[WHAT TO DO]
Every line from the one containing "white can [428,177,476,245]" to the final line of the material below must be reproduced exactly; leave out all other lines.
⟨
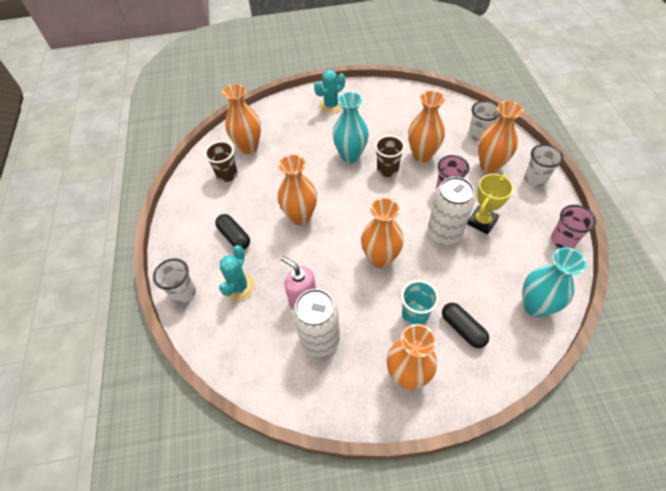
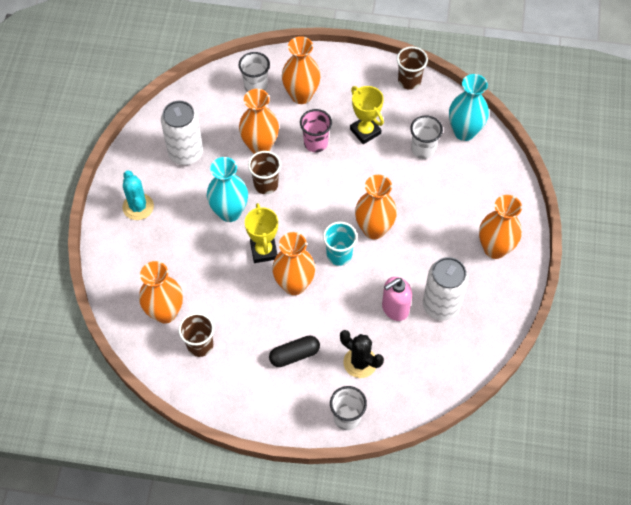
camera: 75 degrees left, 5 degrees up
turquoise cactus [219,245,255,301] -> black cactus [340,330,384,378]
turquoise cup [401,280,439,325] -> turquoise cup moved to [323,222,357,266]
white can [428,177,476,245] -> white can moved to [161,101,203,165]
black capsule [442,303,489,348] -> none
white cup [524,144,563,187] -> white cup moved to [410,116,443,159]
pink cup [551,205,596,248] -> brown cup [397,46,428,90]
none -> yellow trophy [245,203,278,263]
⟩
[TASK RESPONSE]
white can [428,177,476,245] -> white can moved to [161,101,203,165]
black capsule [442,303,489,348] -> none
white cup [524,144,563,187] -> white cup moved to [410,116,443,159]
pink cup [551,205,596,248] -> brown cup [397,46,428,90]
none -> yellow trophy [245,203,278,263]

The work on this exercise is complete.